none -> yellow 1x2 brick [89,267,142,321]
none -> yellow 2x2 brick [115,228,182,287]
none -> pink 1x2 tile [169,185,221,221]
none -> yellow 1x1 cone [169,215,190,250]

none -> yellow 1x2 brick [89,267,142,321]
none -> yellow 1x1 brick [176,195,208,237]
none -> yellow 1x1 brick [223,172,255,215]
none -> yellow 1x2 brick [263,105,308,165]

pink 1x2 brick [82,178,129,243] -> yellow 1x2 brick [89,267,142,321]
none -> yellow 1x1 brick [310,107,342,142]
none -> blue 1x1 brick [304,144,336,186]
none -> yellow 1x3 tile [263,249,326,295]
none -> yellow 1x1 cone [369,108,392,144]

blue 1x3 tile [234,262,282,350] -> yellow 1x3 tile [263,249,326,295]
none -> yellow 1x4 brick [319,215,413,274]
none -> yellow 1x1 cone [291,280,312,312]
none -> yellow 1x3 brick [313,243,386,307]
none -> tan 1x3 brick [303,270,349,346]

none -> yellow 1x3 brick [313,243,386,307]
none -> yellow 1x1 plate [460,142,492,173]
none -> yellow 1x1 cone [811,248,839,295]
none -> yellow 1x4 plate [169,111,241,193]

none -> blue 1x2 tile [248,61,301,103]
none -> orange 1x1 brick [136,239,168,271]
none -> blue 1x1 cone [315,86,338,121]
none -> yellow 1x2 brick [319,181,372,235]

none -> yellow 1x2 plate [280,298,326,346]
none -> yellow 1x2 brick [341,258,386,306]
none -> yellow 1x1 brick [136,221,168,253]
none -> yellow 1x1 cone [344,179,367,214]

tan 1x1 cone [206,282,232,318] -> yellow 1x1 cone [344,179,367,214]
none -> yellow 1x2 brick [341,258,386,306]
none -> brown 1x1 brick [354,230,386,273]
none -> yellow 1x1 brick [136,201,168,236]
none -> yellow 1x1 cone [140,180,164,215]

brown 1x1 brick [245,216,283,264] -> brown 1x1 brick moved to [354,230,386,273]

---

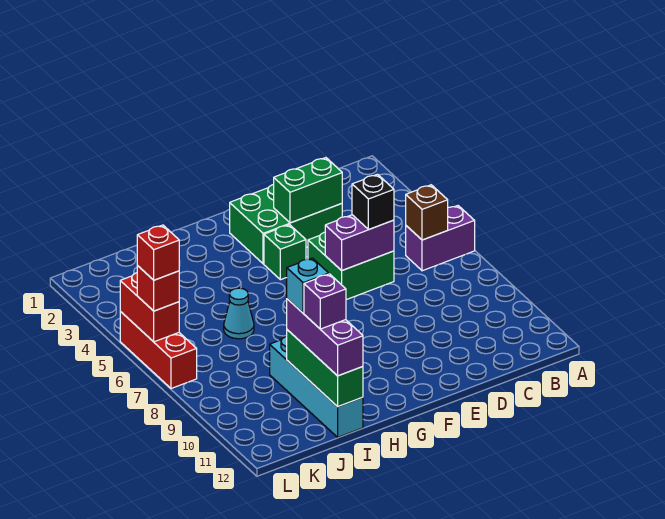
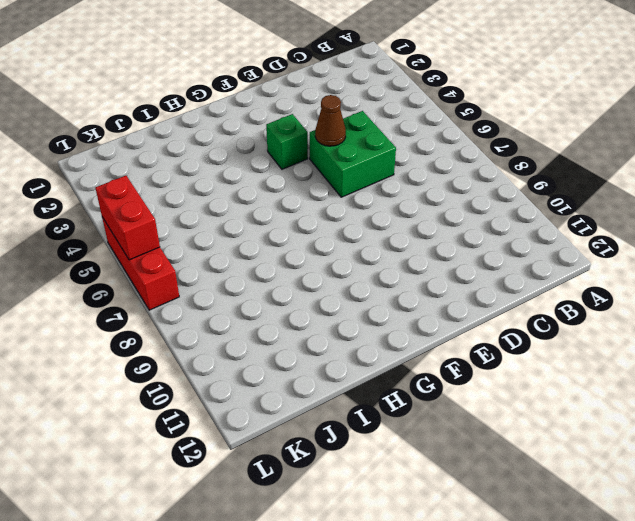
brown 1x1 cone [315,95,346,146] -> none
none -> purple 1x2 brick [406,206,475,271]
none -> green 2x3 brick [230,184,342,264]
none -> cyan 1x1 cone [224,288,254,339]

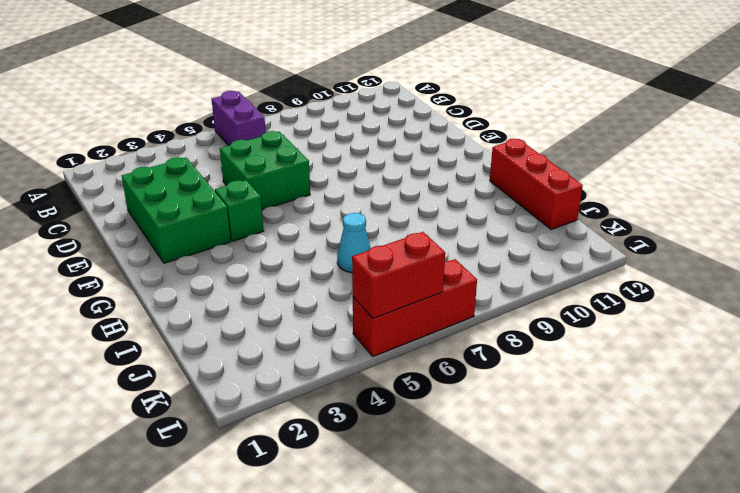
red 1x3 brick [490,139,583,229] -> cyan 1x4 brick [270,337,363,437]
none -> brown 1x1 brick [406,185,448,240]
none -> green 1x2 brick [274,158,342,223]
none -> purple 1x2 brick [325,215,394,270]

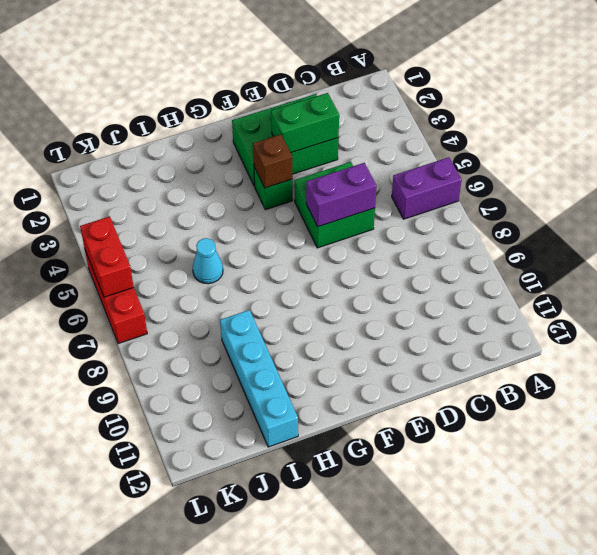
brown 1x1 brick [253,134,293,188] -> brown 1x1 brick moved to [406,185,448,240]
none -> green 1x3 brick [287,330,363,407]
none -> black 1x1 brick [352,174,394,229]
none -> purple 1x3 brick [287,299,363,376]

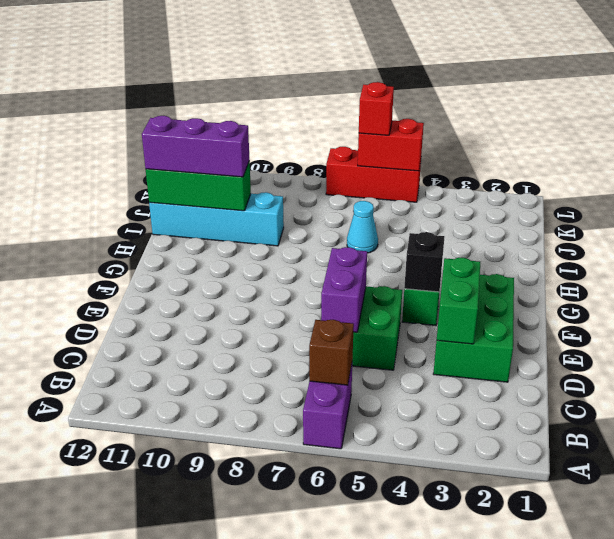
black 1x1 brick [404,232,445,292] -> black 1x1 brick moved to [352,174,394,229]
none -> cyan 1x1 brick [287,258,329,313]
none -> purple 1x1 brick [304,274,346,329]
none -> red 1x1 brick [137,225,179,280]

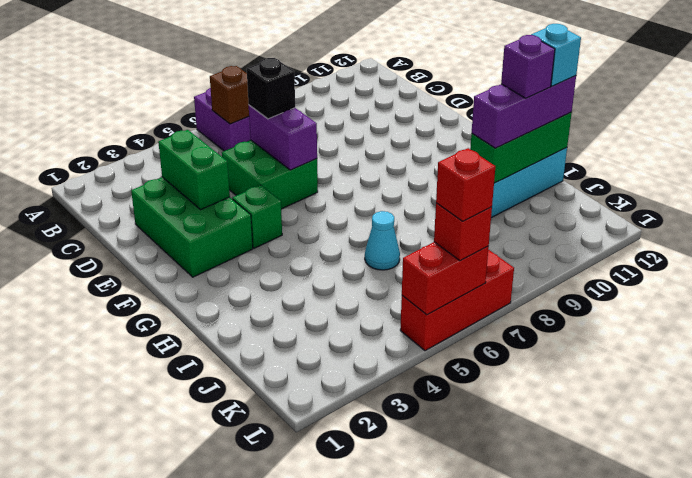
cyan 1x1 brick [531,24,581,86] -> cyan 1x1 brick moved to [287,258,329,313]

---

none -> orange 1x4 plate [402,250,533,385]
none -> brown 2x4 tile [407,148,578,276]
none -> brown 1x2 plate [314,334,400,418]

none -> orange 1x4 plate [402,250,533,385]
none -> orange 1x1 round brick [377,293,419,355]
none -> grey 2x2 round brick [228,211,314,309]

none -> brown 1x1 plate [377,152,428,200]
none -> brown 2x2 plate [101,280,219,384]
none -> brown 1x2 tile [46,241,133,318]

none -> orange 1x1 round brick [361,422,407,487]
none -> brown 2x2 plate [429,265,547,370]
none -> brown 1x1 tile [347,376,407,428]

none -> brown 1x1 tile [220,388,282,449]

---

Read the entries and show each line that mentions "orange".

none -> orange 1x1 brick [136,239,168,271]
none -> orange 1x4 plate [402,250,533,385]
none -> orange 1x4 plate [402,250,533,385]
none -> orange 1x1 round brick [377,293,419,355]
none -> orange 1x1 round brick [361,422,407,487]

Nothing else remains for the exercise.